> SUPPLIED ENTRIES
_____
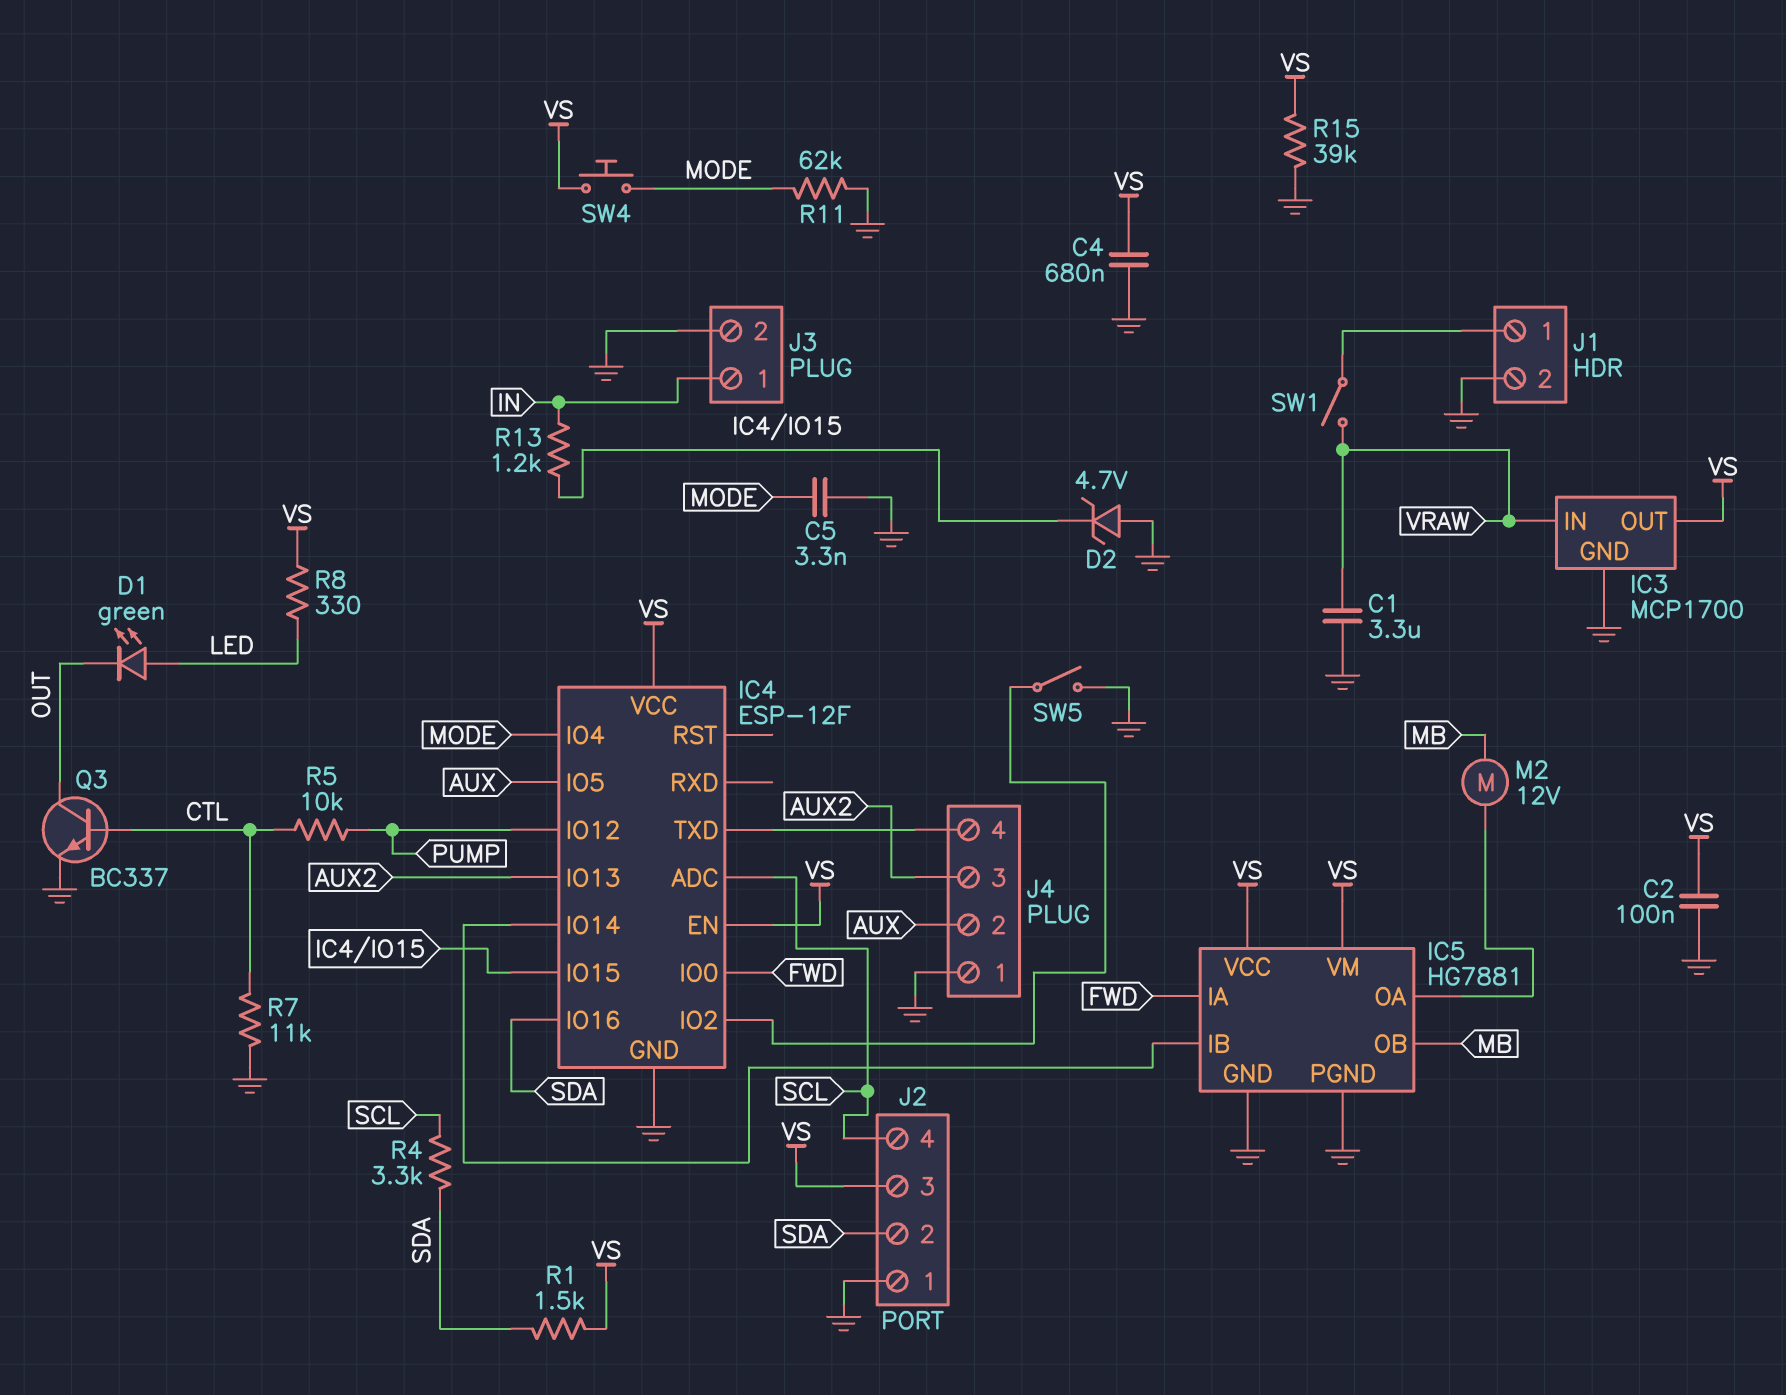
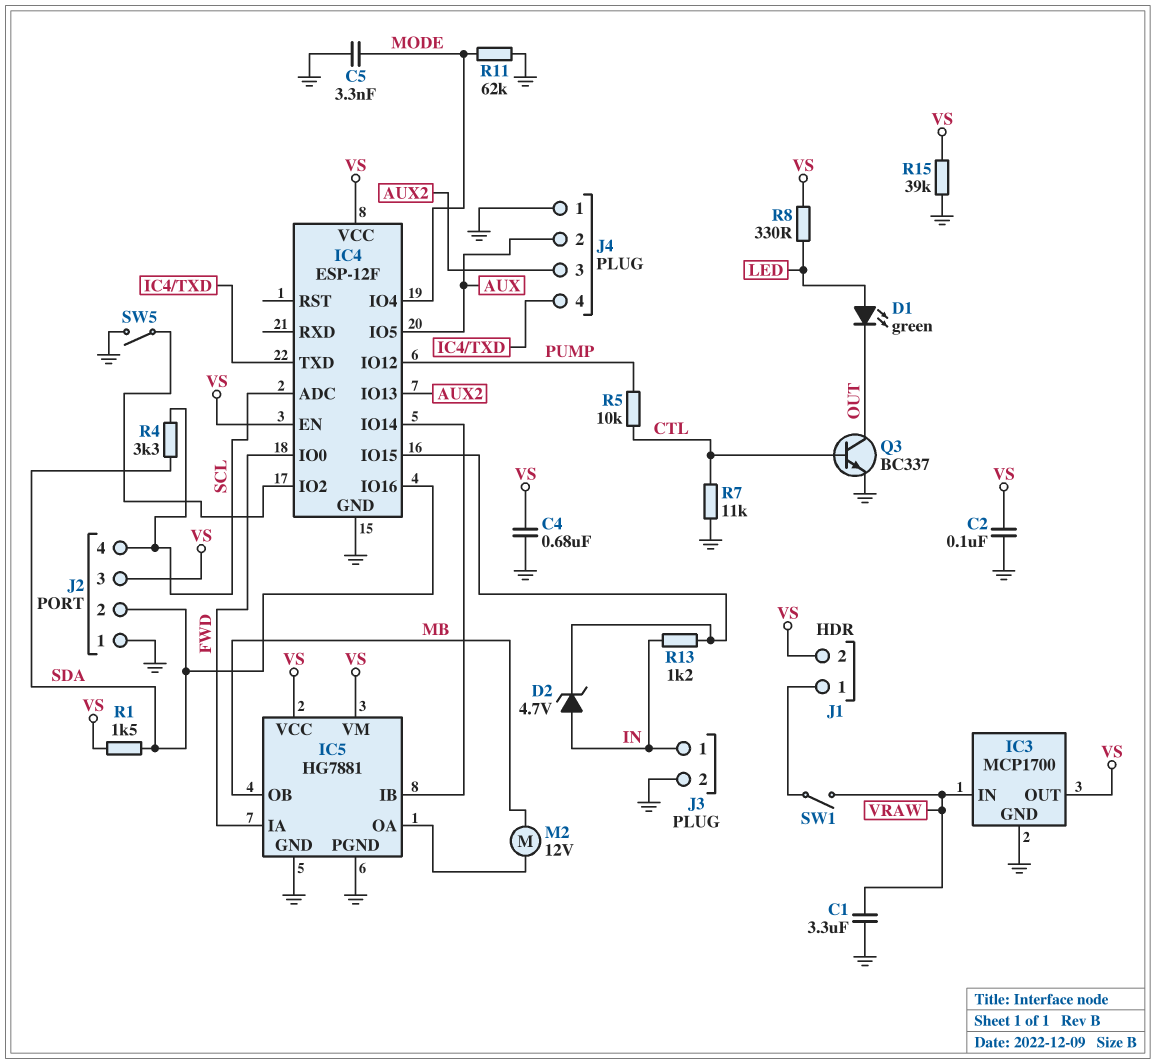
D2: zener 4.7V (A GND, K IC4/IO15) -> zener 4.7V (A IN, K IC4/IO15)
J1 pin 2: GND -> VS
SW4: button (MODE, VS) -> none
_____
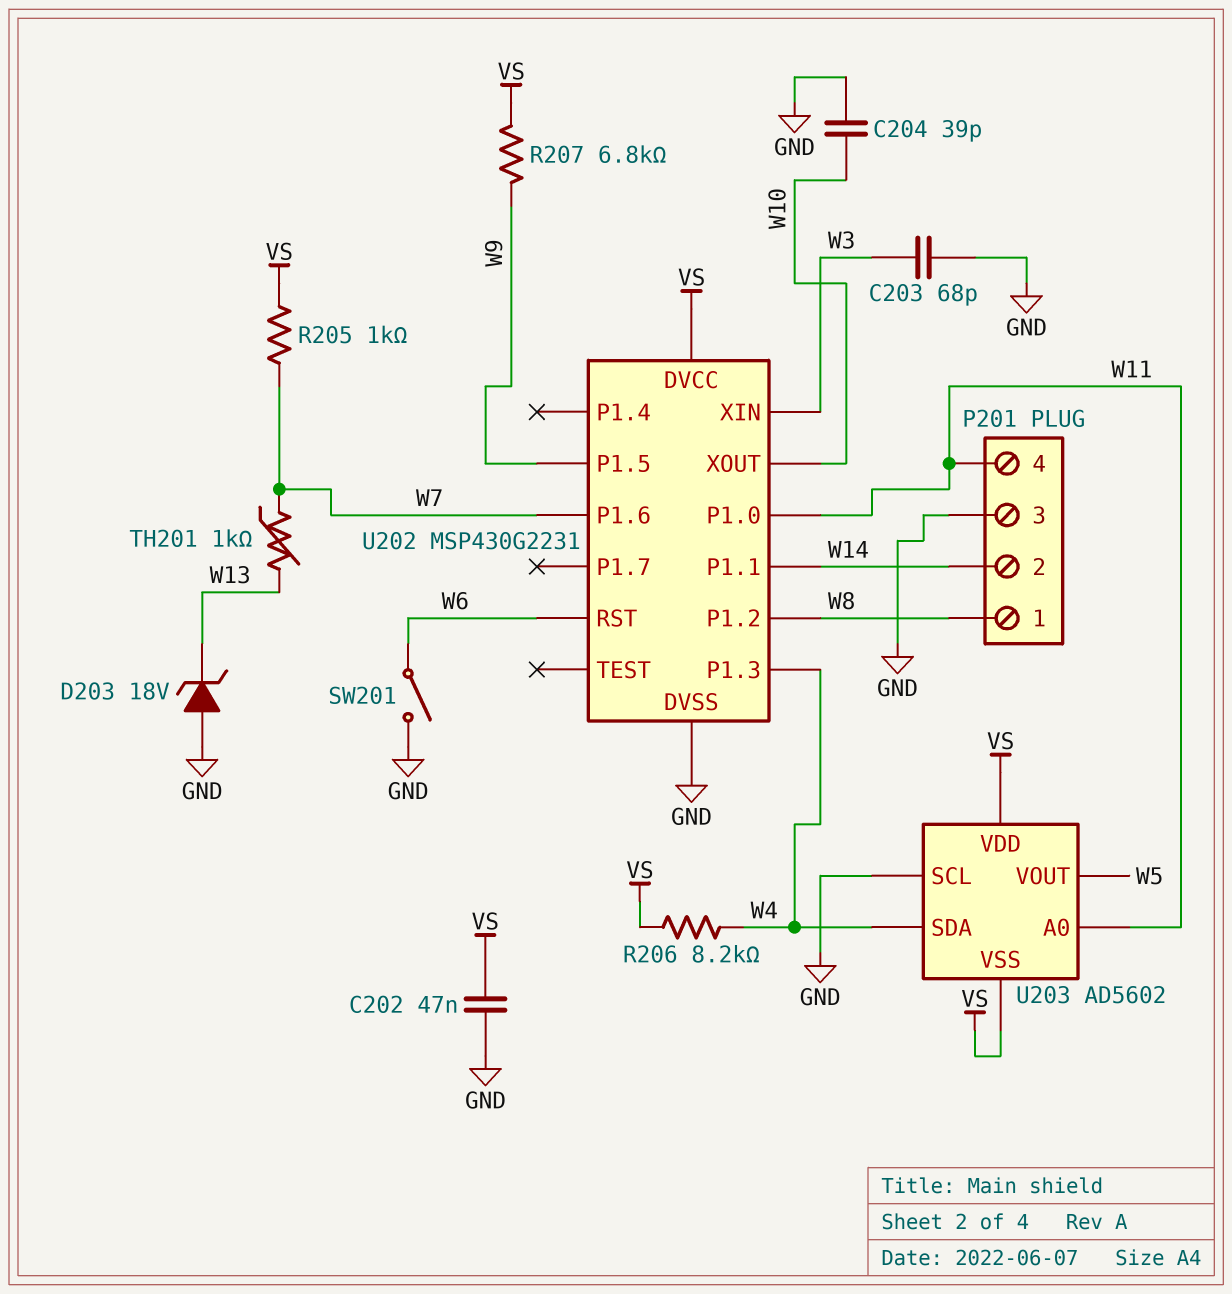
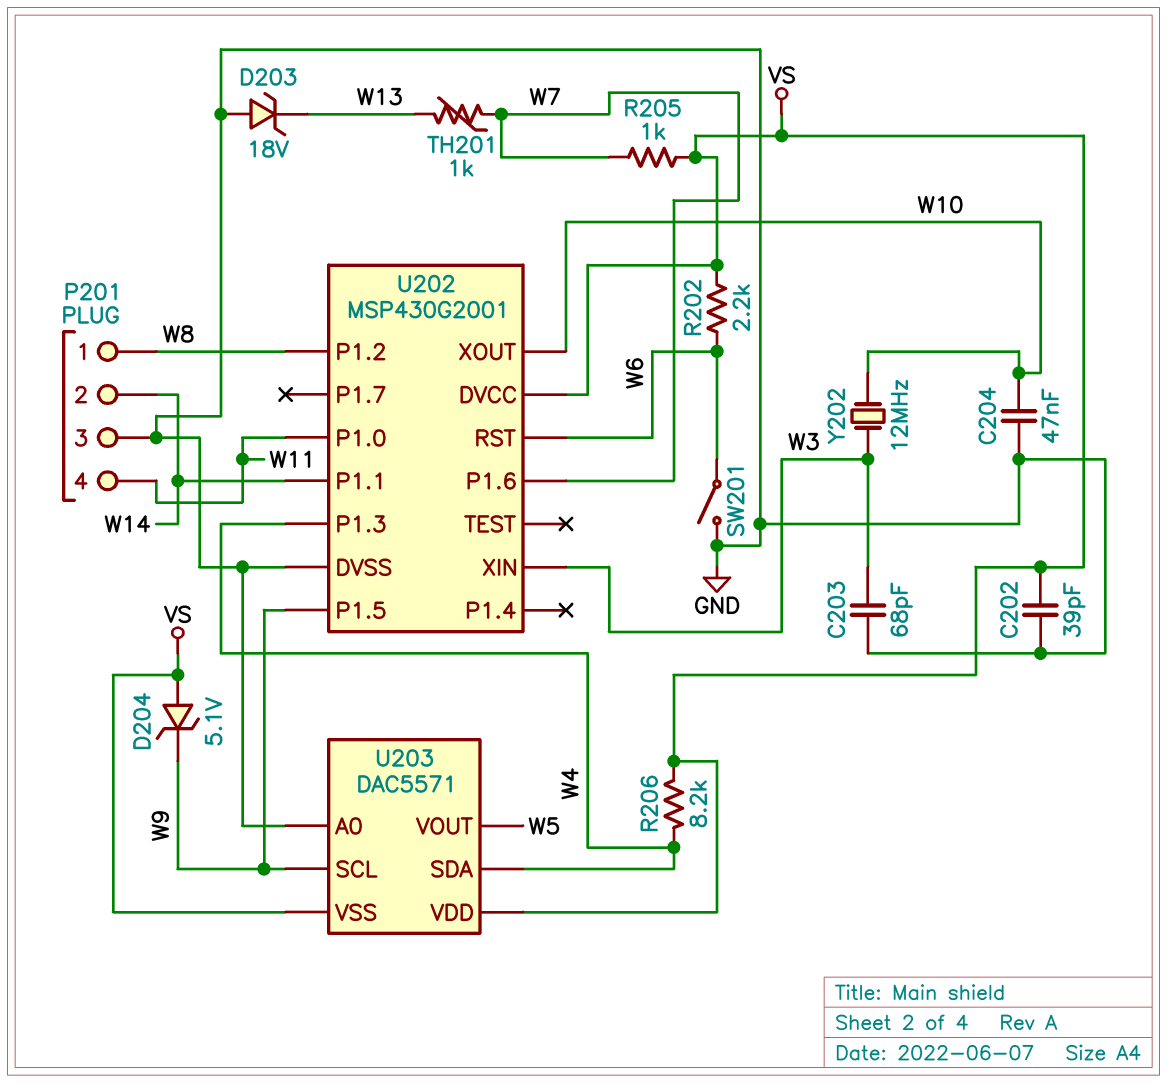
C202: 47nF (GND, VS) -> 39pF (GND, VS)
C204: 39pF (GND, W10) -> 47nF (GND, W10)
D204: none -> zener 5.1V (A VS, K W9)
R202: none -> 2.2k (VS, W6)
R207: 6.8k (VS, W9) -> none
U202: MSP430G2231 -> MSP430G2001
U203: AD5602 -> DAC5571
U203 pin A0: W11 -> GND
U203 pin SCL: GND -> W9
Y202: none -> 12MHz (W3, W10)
_____
> BRIEF
Exact duplication is required for the lines above, from the line that contains "D2: zener 4.7V" to the line that contains "SW4: button (MODE, VS) -> none", inclusive; omit all others.

> EXPECTED OUTPUT
D2: zener 4.7V (A GND, K IC4/IO15) -> zener 4.7V (A IN, K IC4/IO15)
J1 pin 2: GND -> VS
SW4: button (MODE, VS) -> none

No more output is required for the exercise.